◆ **Required work**
Every picture stays out; everything else in the listing below is to be returned exactly.
..............................
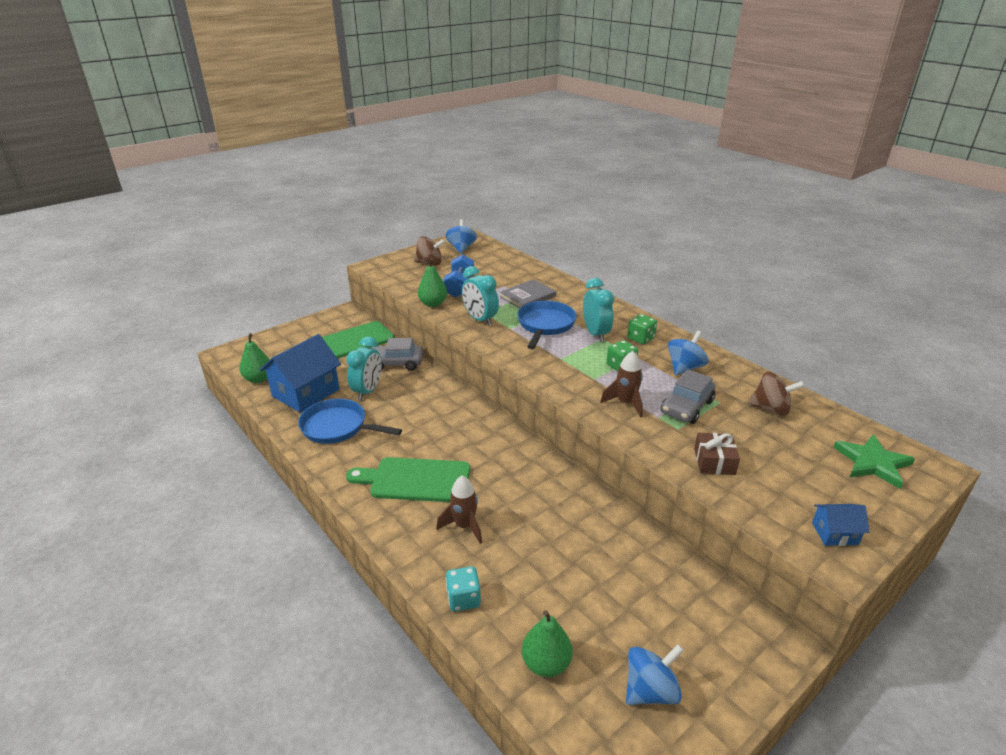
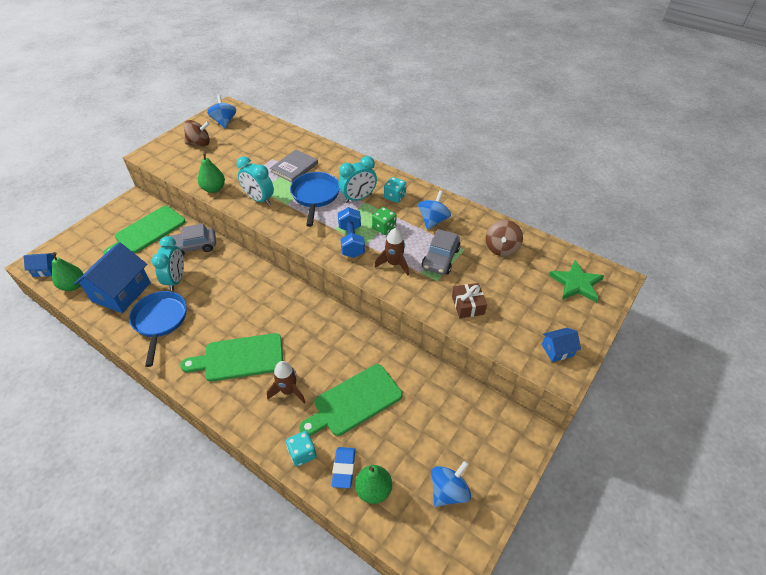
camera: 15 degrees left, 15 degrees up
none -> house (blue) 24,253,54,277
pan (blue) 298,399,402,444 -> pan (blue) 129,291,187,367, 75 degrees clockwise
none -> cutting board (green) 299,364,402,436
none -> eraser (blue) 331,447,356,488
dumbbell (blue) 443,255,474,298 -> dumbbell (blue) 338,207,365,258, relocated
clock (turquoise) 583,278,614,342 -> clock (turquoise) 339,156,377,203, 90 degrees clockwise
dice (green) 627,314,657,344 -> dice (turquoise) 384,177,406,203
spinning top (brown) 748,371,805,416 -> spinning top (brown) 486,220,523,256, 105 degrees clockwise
..............................
◆ **Written answer**
camera: 15 degrees left, 15 degrees up
none -> house (blue) 24,253,54,277
pan (blue) 298,399,402,444 -> pan (blue) 129,291,187,367, 75 degrees clockwise
none -> cutting board (green) 299,364,402,436
none -> eraser (blue) 331,447,356,488
dumbbell (blue) 443,255,474,298 -> dumbbell (blue) 338,207,365,258, relocated
clock (turquoise) 583,278,614,342 -> clock (turquoise) 339,156,377,203, 90 degrees clockwise
dice (green) 627,314,657,344 -> dice (turquoise) 384,177,406,203
spinning top (brown) 748,371,805,416 -> spinning top (brown) 486,220,523,256, 105 degrees clockwise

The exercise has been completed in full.